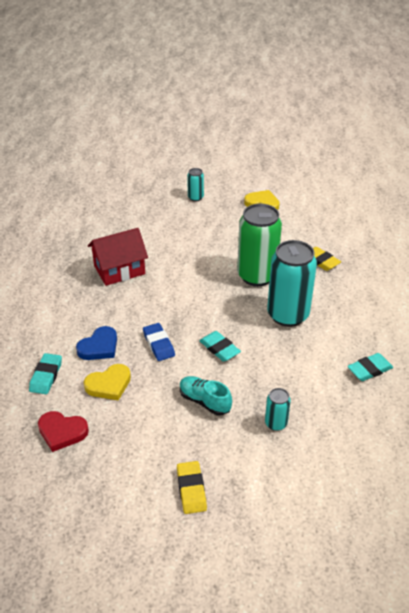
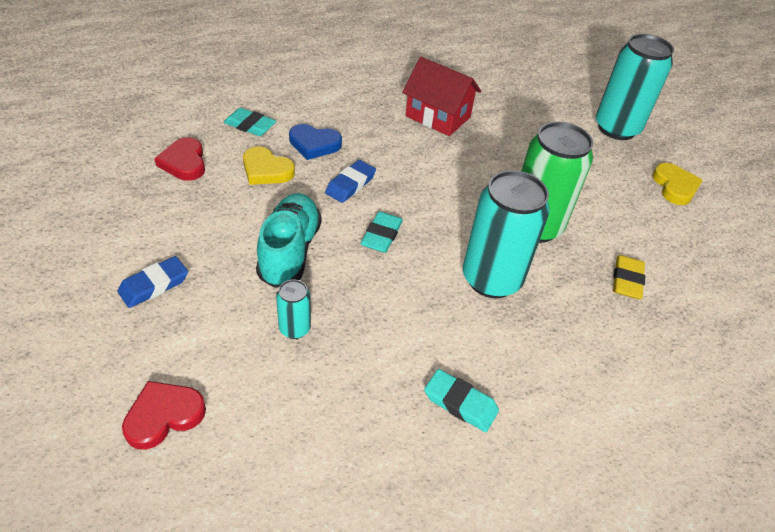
camera: 55 degrees right, 5 degrees up
(46, 376) = (250, 125): turquoise eraser -> turquoise eraser turned 45 degrees clockwise
(191, 489) = (154, 285): yellow eraser -> blue eraser
(195, 197) = (616, 128): turquoise can -> turquoise can, size x2.17
(204, 401) = (290, 251): turquoise shoe -> turquoise shoe, size x1.51
(313, 515) = (164, 416): none -> red heart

○ ○ ○ ○

Work item:
Copy out the preceding entries without a single change, leaving out the pictures.

Task result:
camera: 55 degrees right, 5 degrees up
(46, 376) = (250, 125): turquoise eraser -> turquoise eraser turned 45 degrees clockwise
(191, 489) = (154, 285): yellow eraser -> blue eraser
(195, 197) = (616, 128): turquoise can -> turquoise can, size x2.17
(204, 401) = (290, 251): turquoise shoe -> turquoise shoe, size x1.51
(313, 515) = (164, 416): none -> red heart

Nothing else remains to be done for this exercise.